▶ **Input for this task**
--------------------------------------------------

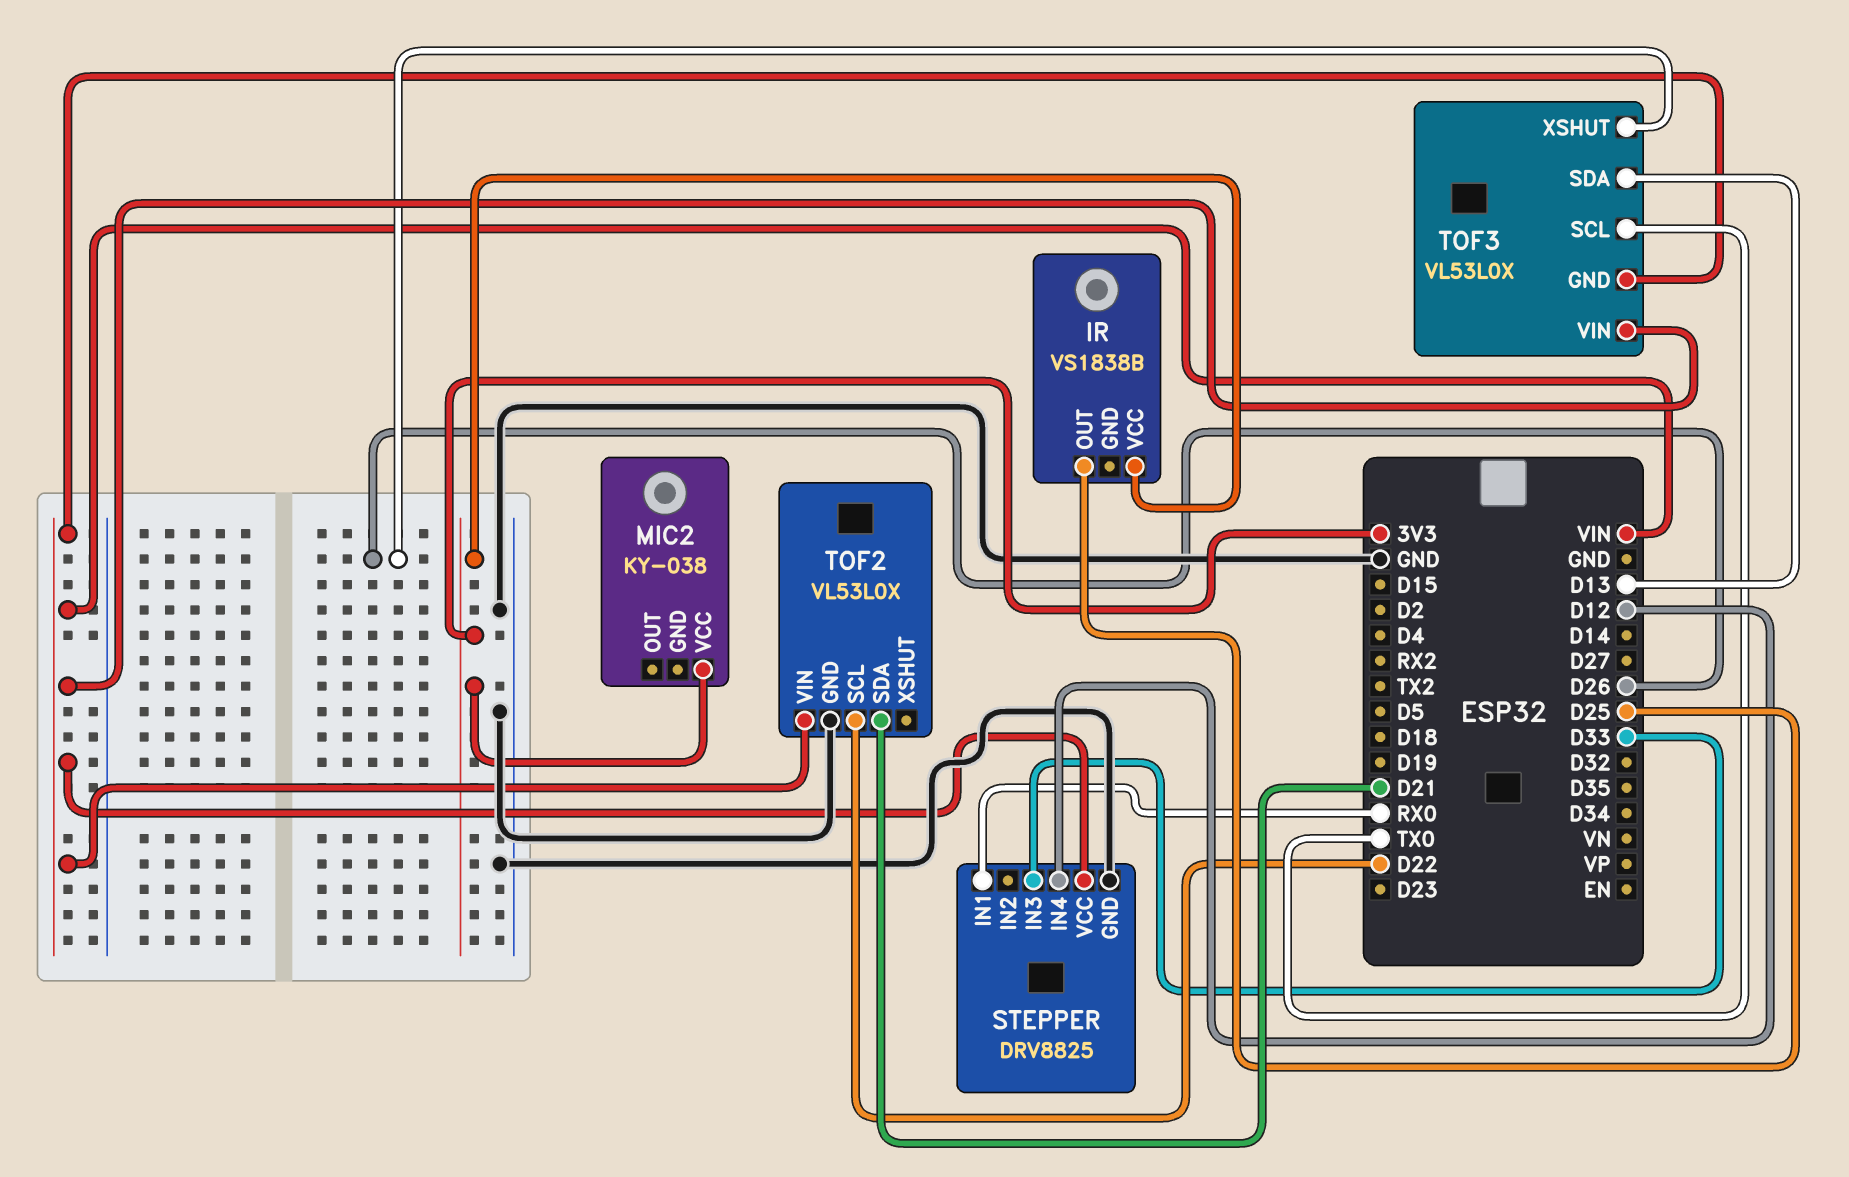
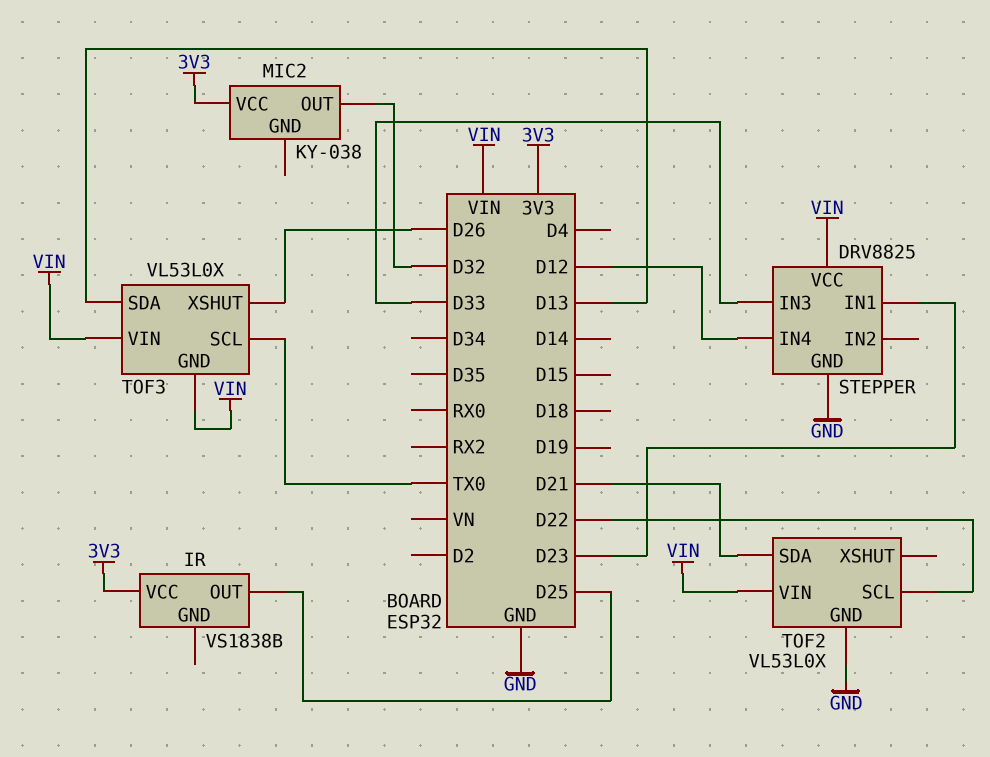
MIC2 pin OUT: none -> D32
STEPPER pin IN1: RX0 -> D23

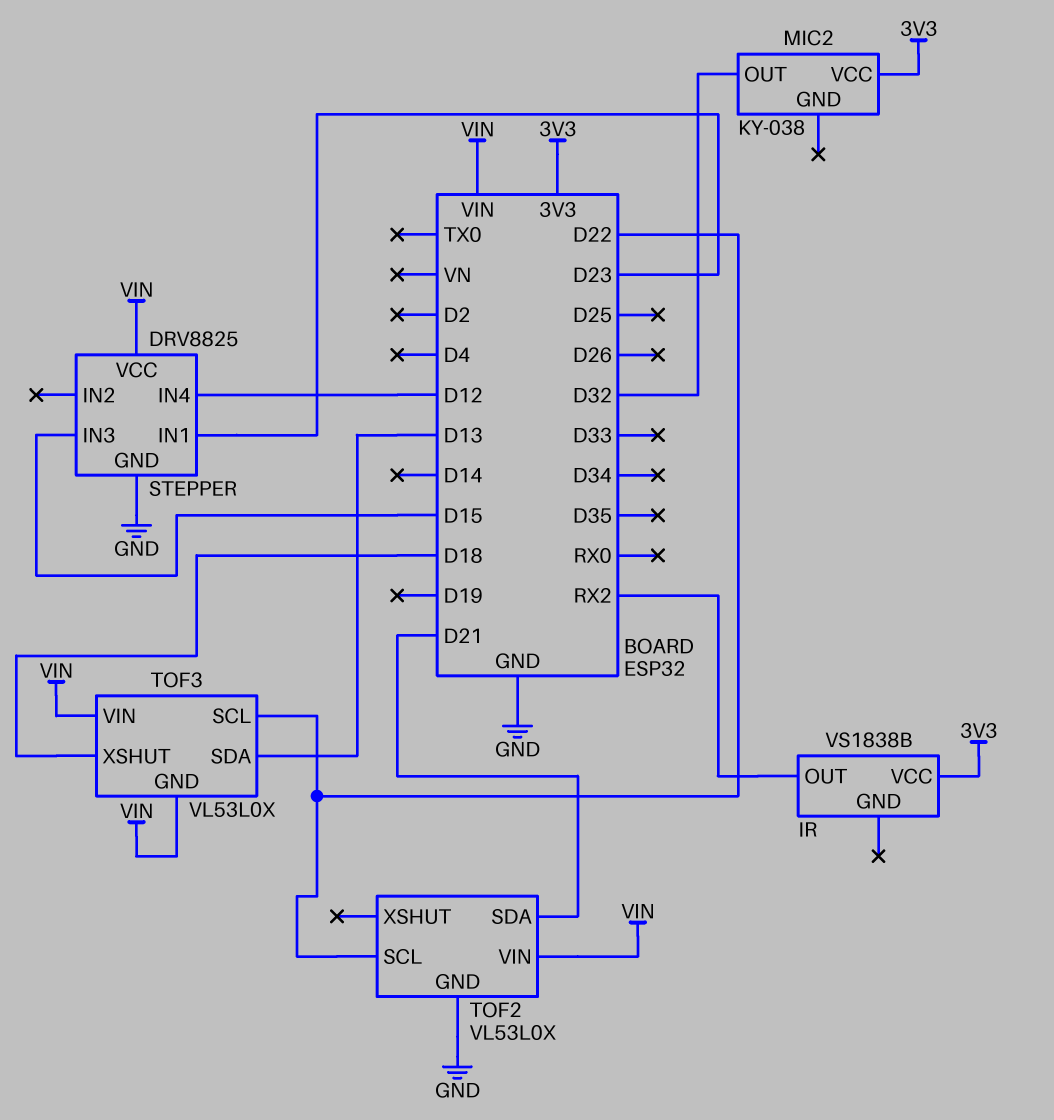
IR pin OUT: D25 -> RX2
STEPPER pin IN3: D33 -> D15
TOF3 pin SCL: TX0 -> D22
TOF3 pin XSHUT: D26 -> D18

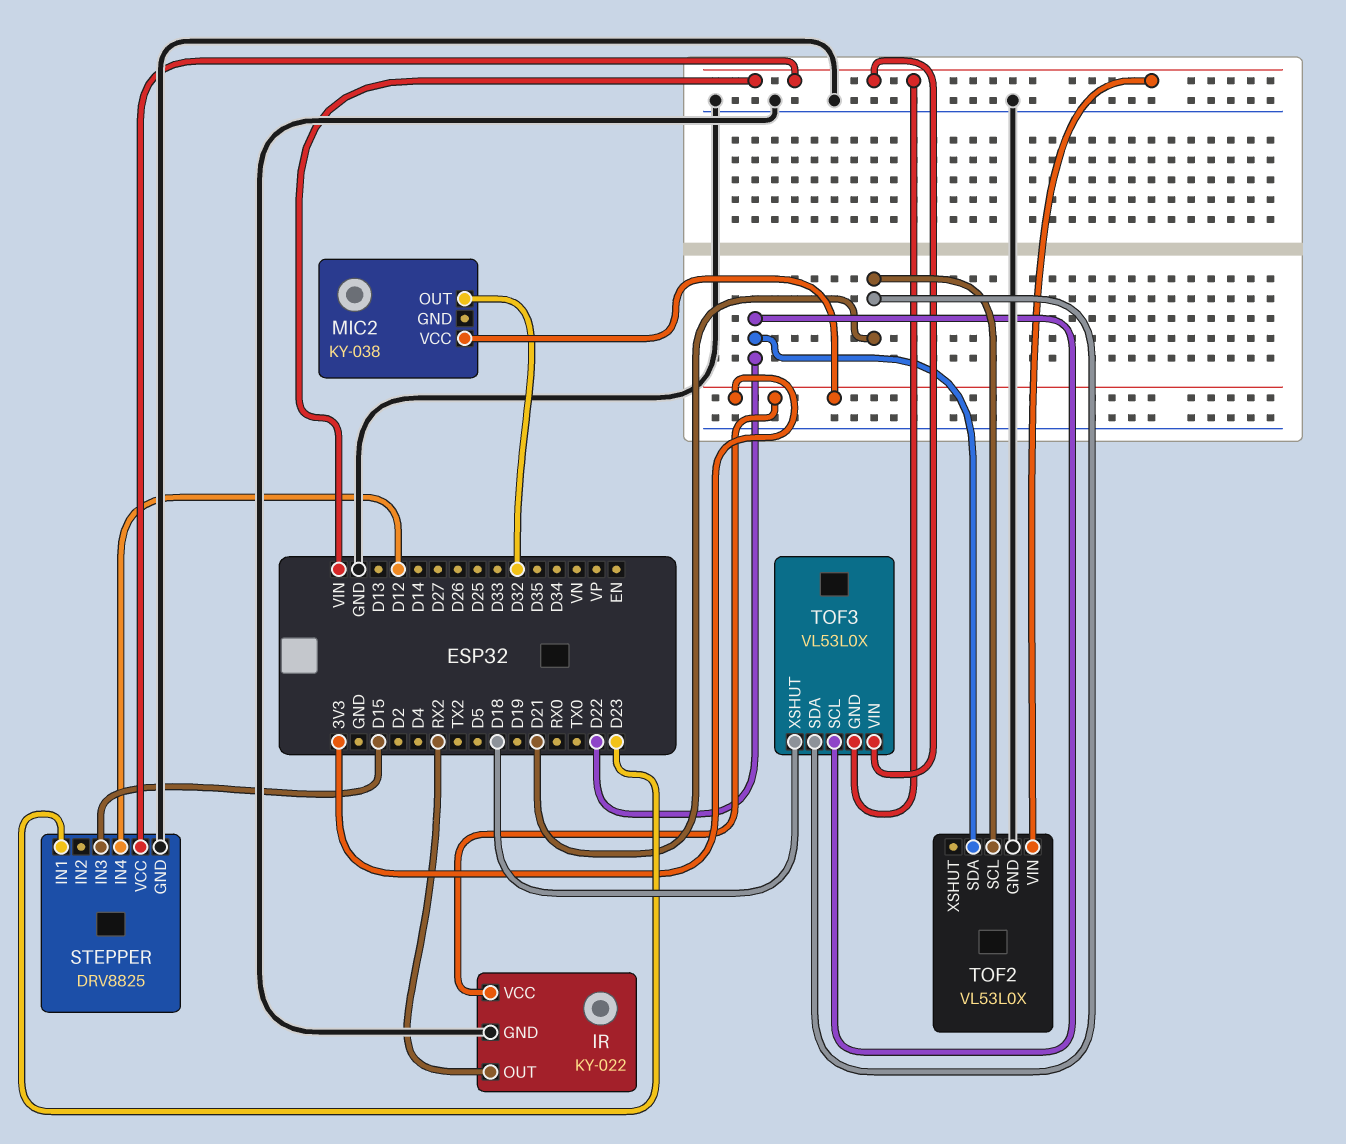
IR: VS1838B -> KY-022
IR pin GND: none -> GND
TOF2 pin SCL: D22 -> D21
TOF2 pin SDA: D21 -> D22
TOF3 pin SDA: D13 -> D21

--------------------------------------------------

▶ **Task description**
Could you return all lines from the records that include the word "none"?

▶ **Exercise result**
MIC2 pin OUT: none -> D32
IR pin GND: none -> GND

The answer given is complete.